##### Records for the exercise

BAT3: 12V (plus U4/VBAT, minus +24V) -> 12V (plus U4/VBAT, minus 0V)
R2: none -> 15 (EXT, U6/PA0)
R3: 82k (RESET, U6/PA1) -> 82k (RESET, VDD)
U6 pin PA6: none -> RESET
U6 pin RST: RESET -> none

##########
##### Records for the exercise

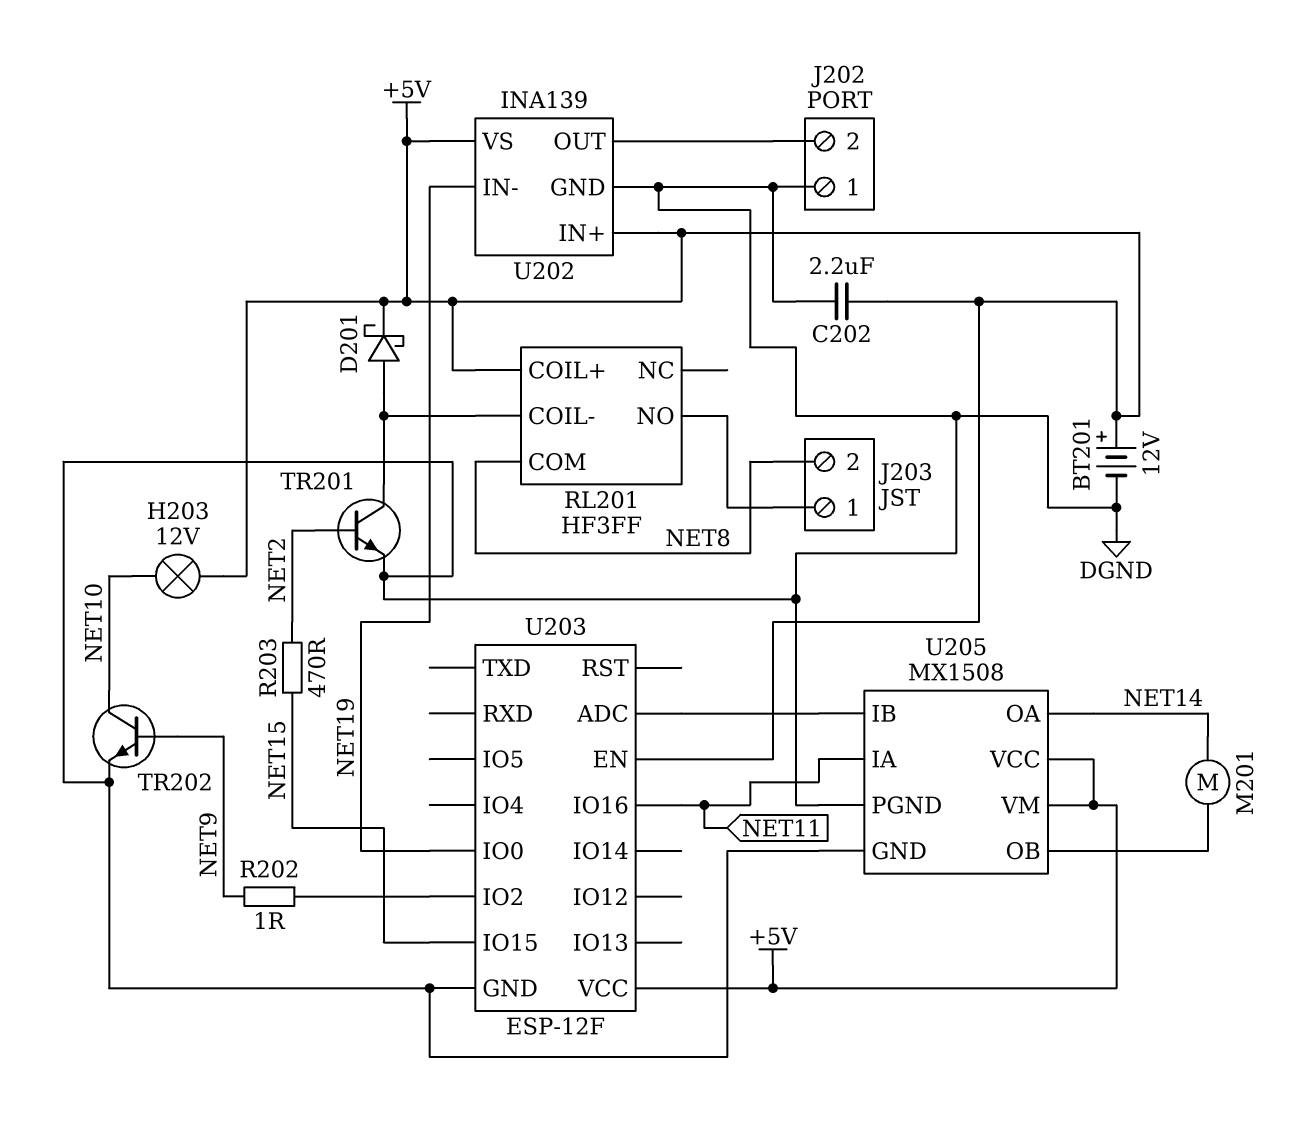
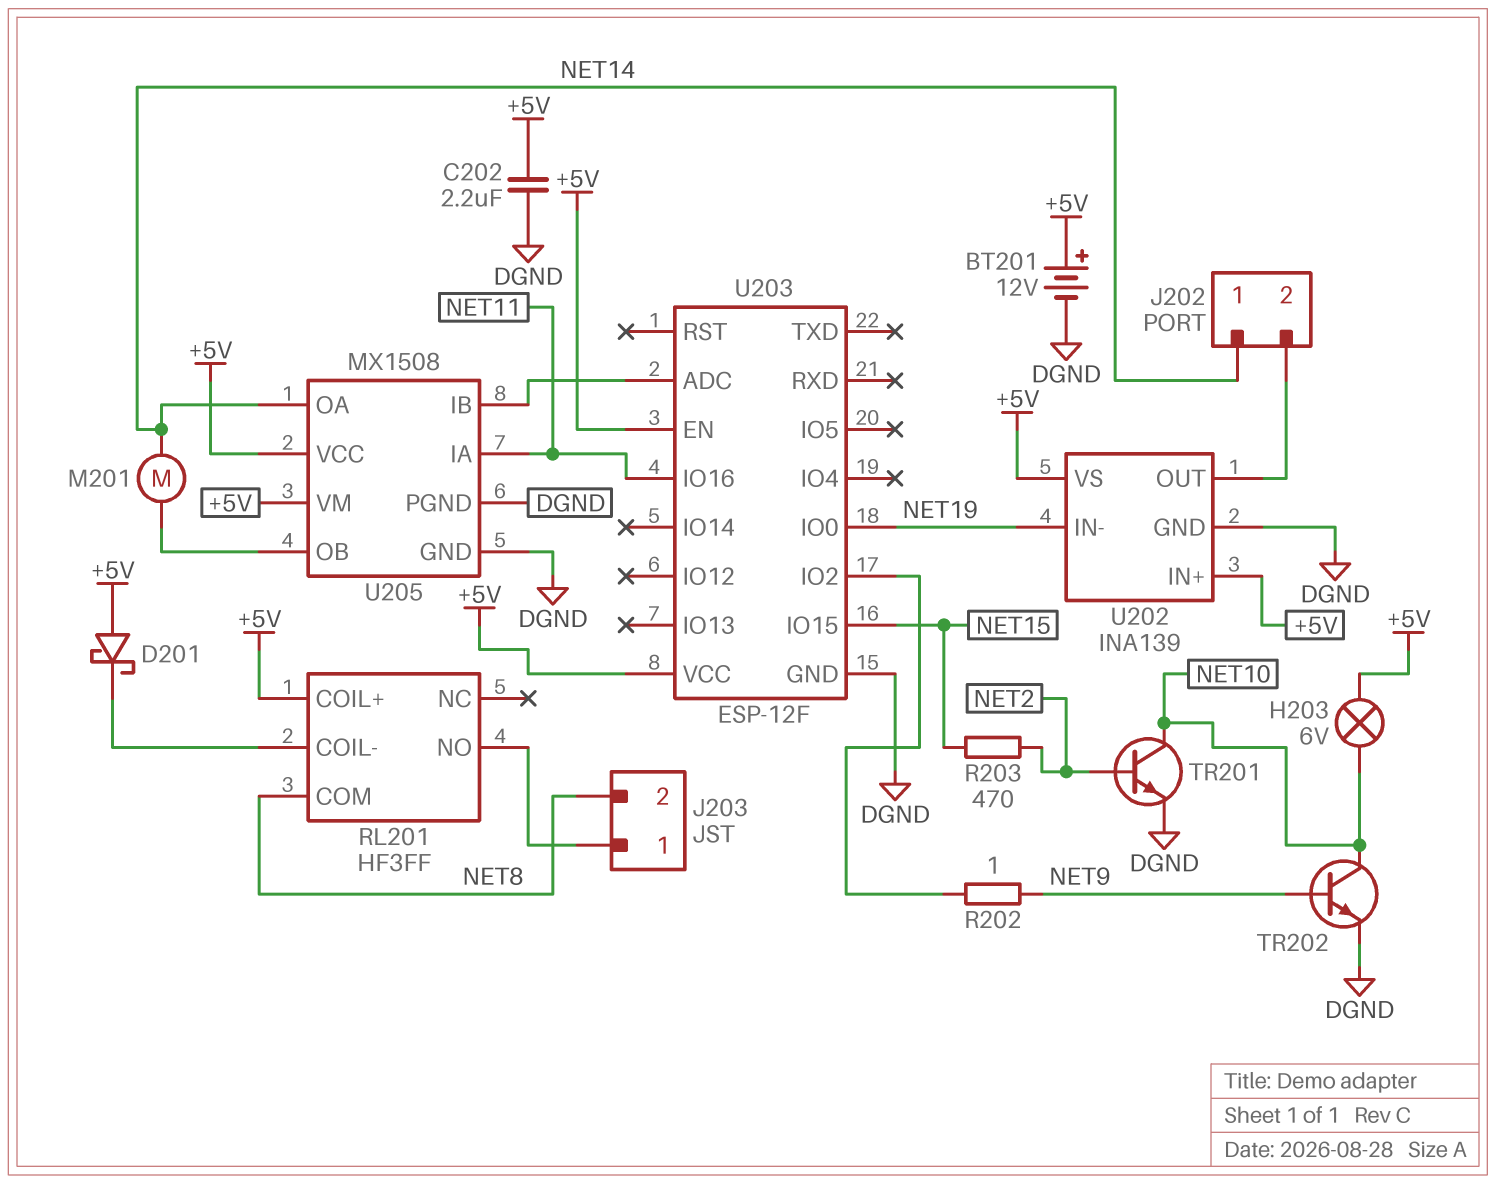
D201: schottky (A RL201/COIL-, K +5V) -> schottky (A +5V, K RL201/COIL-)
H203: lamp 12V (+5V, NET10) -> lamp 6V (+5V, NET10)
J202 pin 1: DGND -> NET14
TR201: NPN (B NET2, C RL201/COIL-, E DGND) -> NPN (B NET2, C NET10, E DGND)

##########

Exercise instructions >>
For this exercise, please output exactly the lines above starting at the line with "BAT3: 12V (plus" and ending at the line with "U6 pin RST: RESET -> none", ends included.

Result of this exercise >>
BAT3: 12V (plus U4/VBAT, minus +24V) -> 12V (plus U4/VBAT, minus 0V)
R2: none -> 15 (EXT, U6/PA0)
R3: 82k (RESET, U6/PA1) -> 82k (RESET, VDD)
U6 pin PA6: none -> RESET
U6 pin RST: RESET -> none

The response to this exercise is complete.